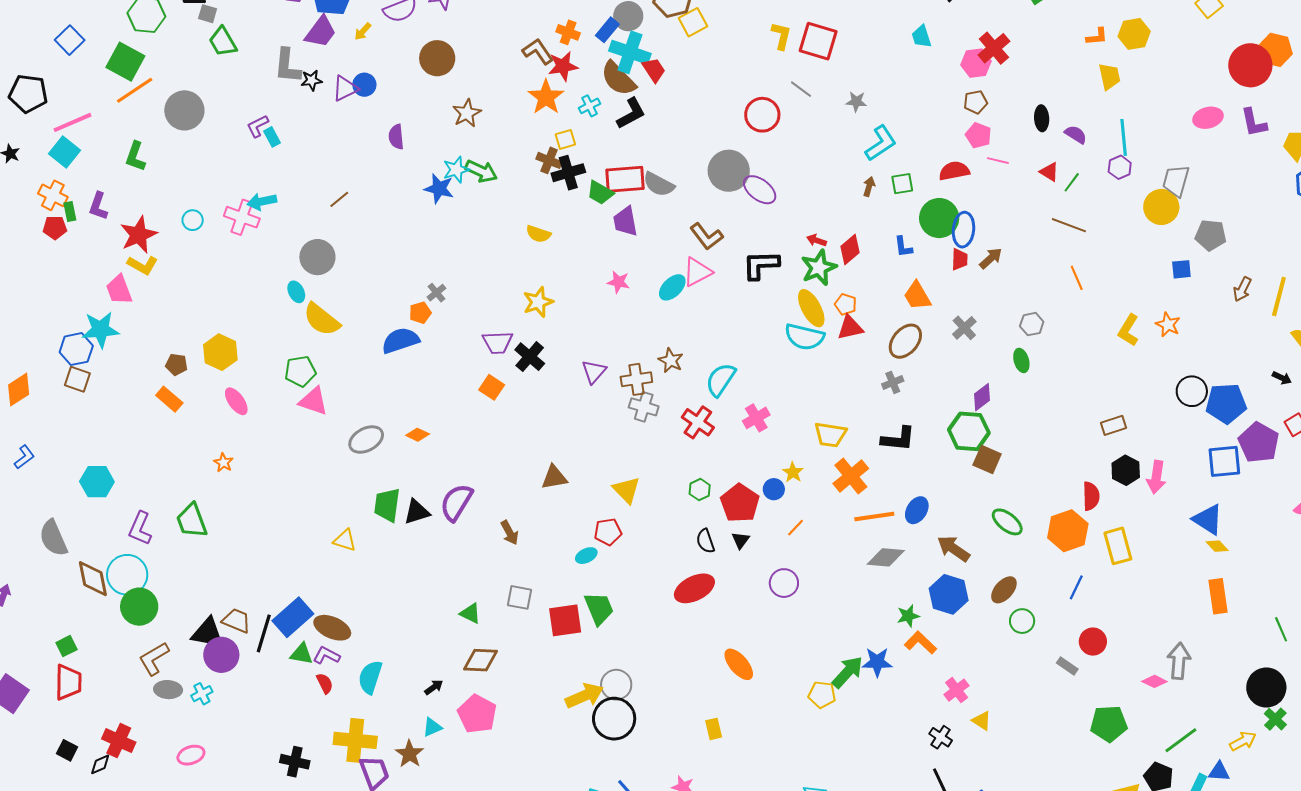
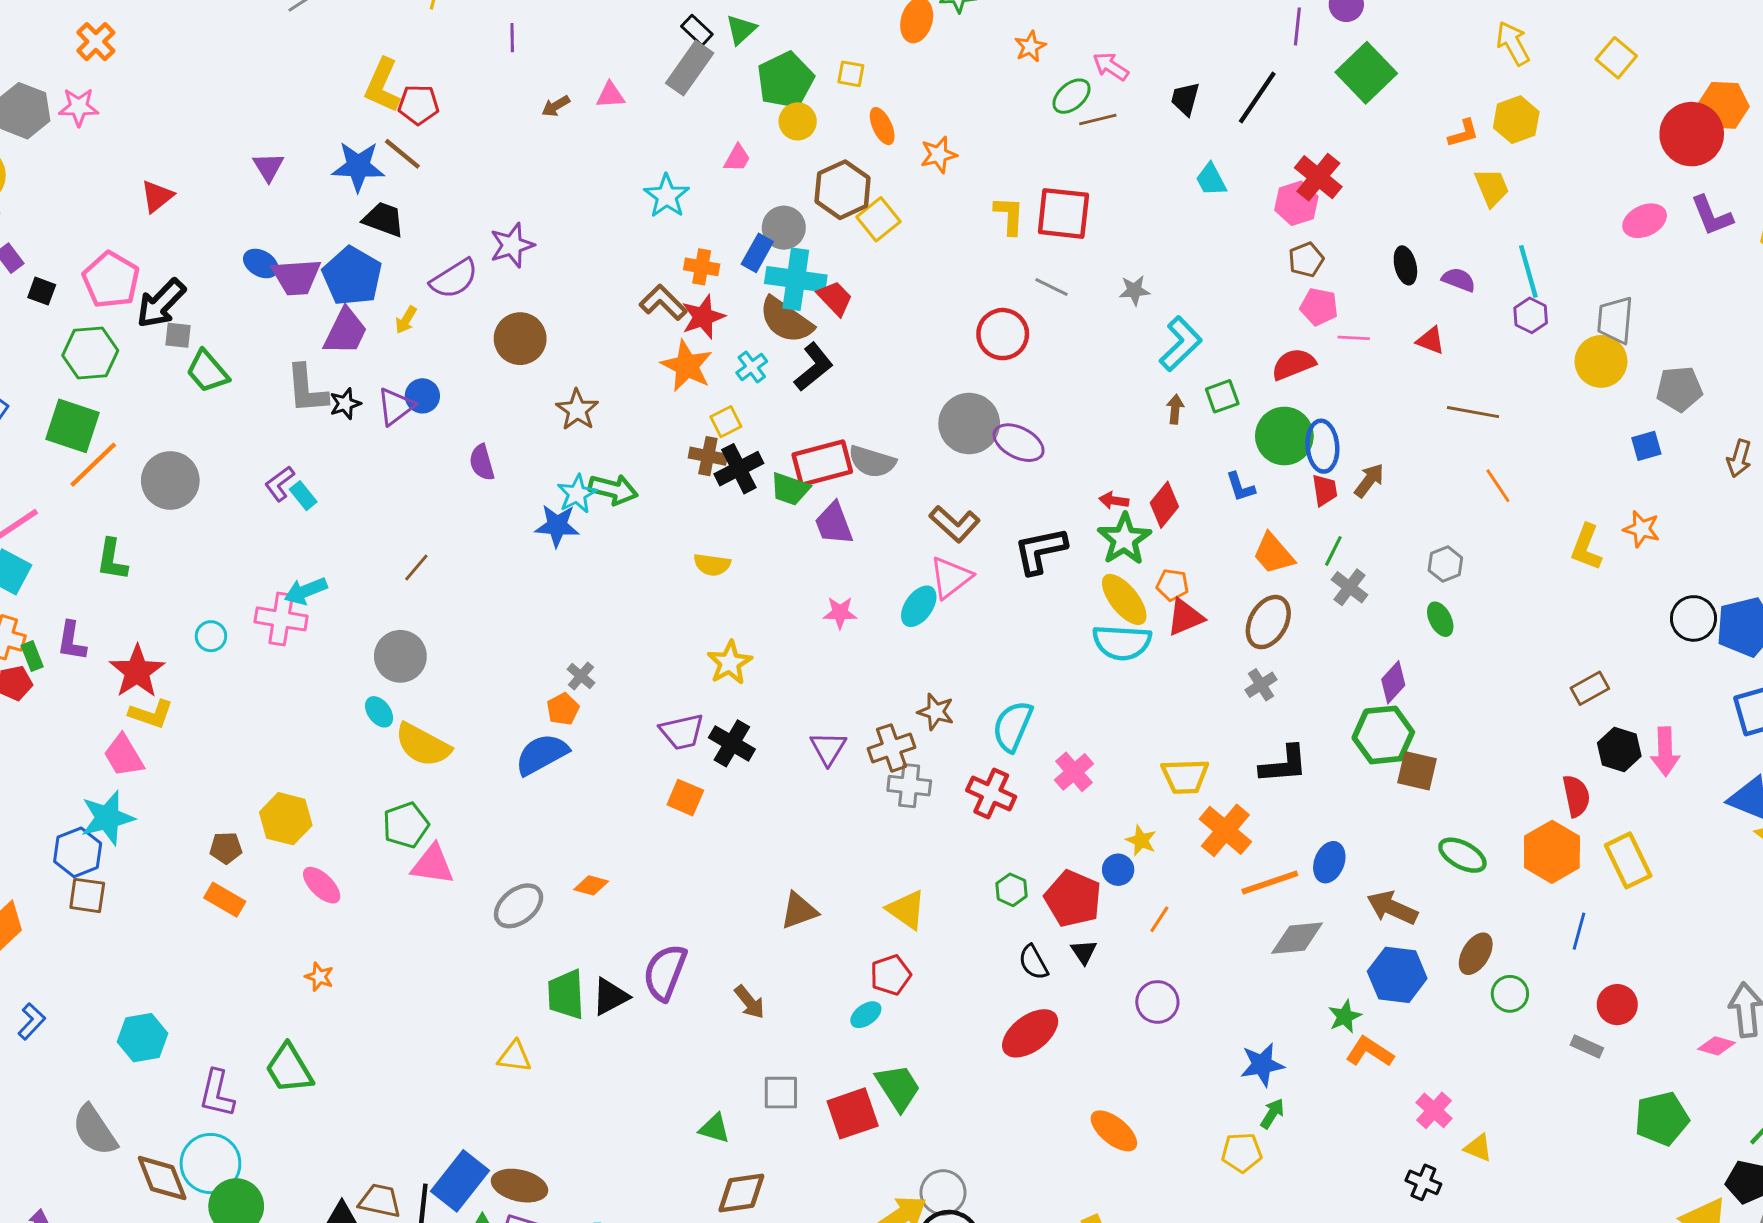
green line: (1072, 182) -> (1333, 551), moved
blue star: (877, 662) -> (1262, 1065), moved
green arrow: (847, 672) -> (1272, 1113), size x0.6

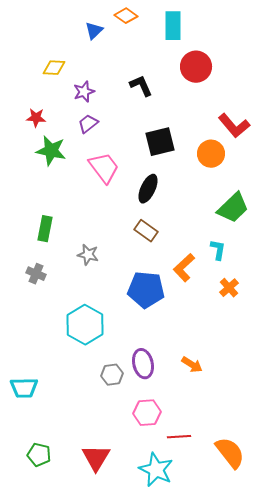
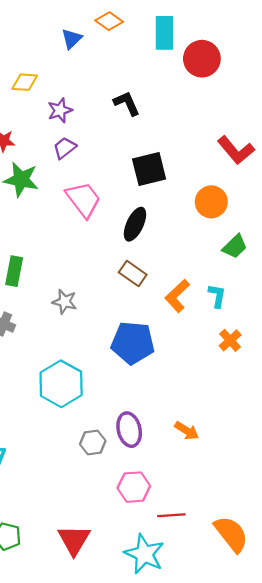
red circle: (196, 67) -> (202, 59), moved
orange circle: (211, 154) -> (211, 202), moved
green trapezoid: (233, 208) -> (235, 246), size x0.7
orange L-shape: (184, 268) -> (177, 296), moved

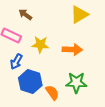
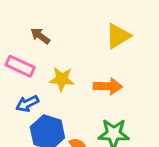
blue arrow: (16, 62) -> (27, 104), turned 35

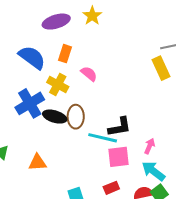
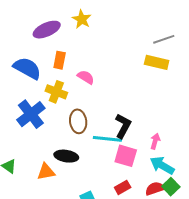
yellow rectangle: (161, 68) -> (157, 62), turned -45
black ellipse: (55, 117) -> (66, 156), moved
black L-shape: (120, 127) -> (123, 126), turned -45
pink square: (118, 157) -> (126, 156), turned 30

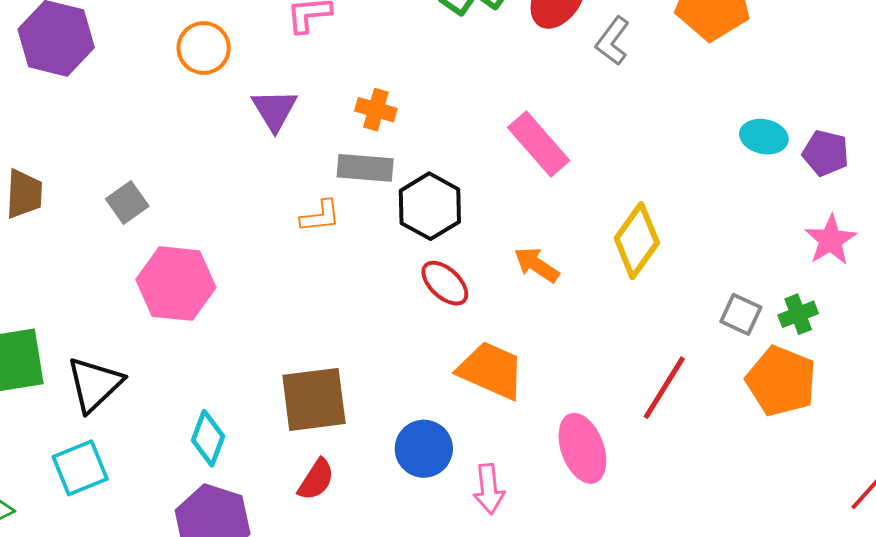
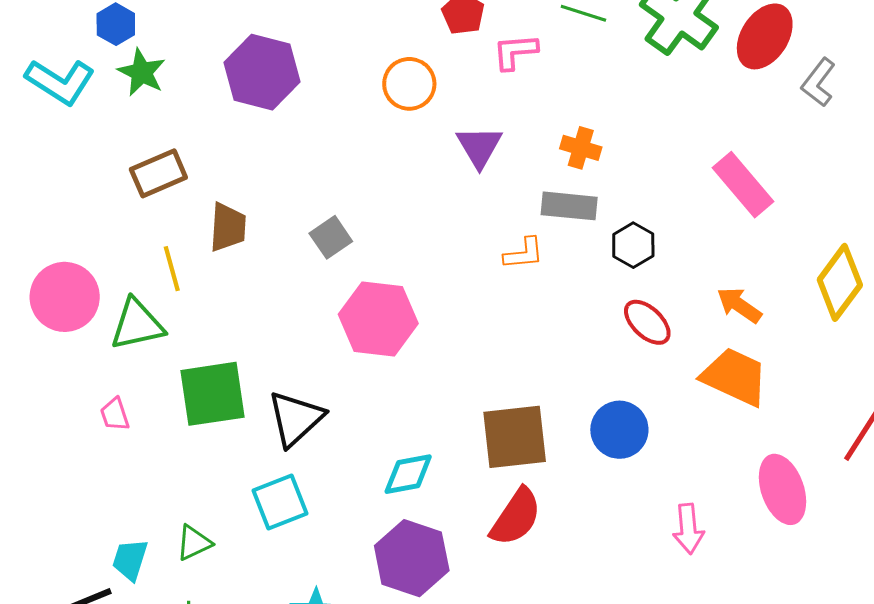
black hexagon: (430, 206) -> (633, 245), size x0.7
orange trapezoid: (491, 370) -> (735, 377), moved
cyan diamond: (208, 438) -> (408, 474), turned 58
blue circle: (424, 449) -> (619, 430), moved
red semicircle: (316, 480) -> (516, 517), size x1.4

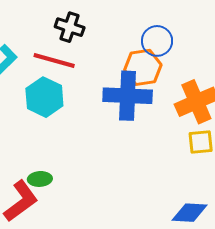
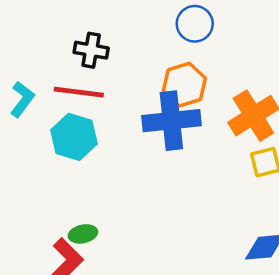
blue circle: (157, 41) -> (195, 24), moved

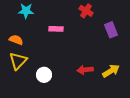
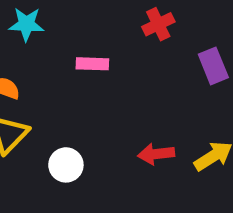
red cross: (86, 11) -> (158, 24), turned 32

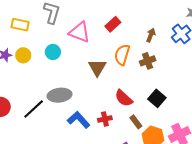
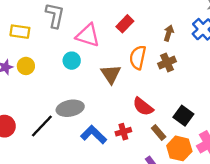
cyan circle: (53, 52) -> (72, 61), moved
black square: (157, 98) -> (183, 116), moved

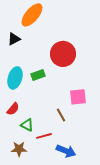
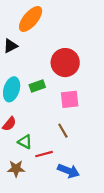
pink square: (78, 97) -> (70, 99), moved

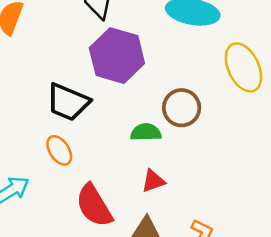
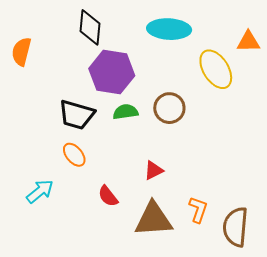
green semicircle: (146, 132) -> (125, 112), moved
red semicircle: (94, 206) -> (108, 196), size x0.6

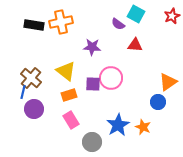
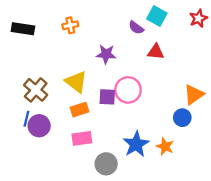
orange cross: (61, 22) -> (70, 25), size x0.6
black rectangle: (34, 25) -> (23, 29), moved
blue line: (23, 92) -> (26, 119), moved
pink rectangle: (71, 120) -> (82, 138), turned -66

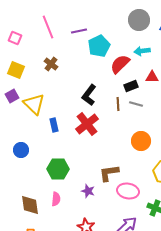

→ **DESCRIPTION OF THE TASK**:
Give back each entry exactly as it appears, with no pictures.

→ **TASK SOLUTION**:
green line: (1072, 182) -> (1333, 551), moved
blue star: (877, 662) -> (1262, 1065), moved
green arrow: (847, 672) -> (1272, 1113), size x0.6

red circle: (196, 67) -> (202, 59), moved
orange circle: (211, 154) -> (211, 202), moved
green trapezoid: (233, 208) -> (235, 246), size x0.7
orange L-shape: (184, 268) -> (177, 296), moved

blue arrow: (16, 62) -> (27, 104), turned 35

yellow rectangle: (161, 68) -> (157, 62), turned -45
black ellipse: (55, 117) -> (66, 156), moved
black L-shape: (120, 127) -> (123, 126), turned -45
pink square: (118, 157) -> (126, 156), turned 30

black hexagon: (430, 206) -> (633, 245), size x0.7
orange trapezoid: (491, 370) -> (735, 377), moved
cyan diamond: (208, 438) -> (408, 474), turned 58
blue circle: (424, 449) -> (619, 430), moved
red semicircle: (316, 480) -> (516, 517), size x1.4

blue circle: (157, 41) -> (195, 24), moved

red cross: (86, 11) -> (158, 24), turned 32

cyan circle: (53, 52) -> (72, 61), moved
black square: (157, 98) -> (183, 116), moved

pink square: (78, 97) -> (70, 99), moved

green semicircle: (146, 132) -> (125, 112), moved
red semicircle: (94, 206) -> (108, 196), size x0.6

orange cross: (61, 22) -> (70, 25), size x0.6
black rectangle: (34, 25) -> (23, 29), moved
blue line: (23, 92) -> (26, 119), moved
pink rectangle: (71, 120) -> (82, 138), turned -66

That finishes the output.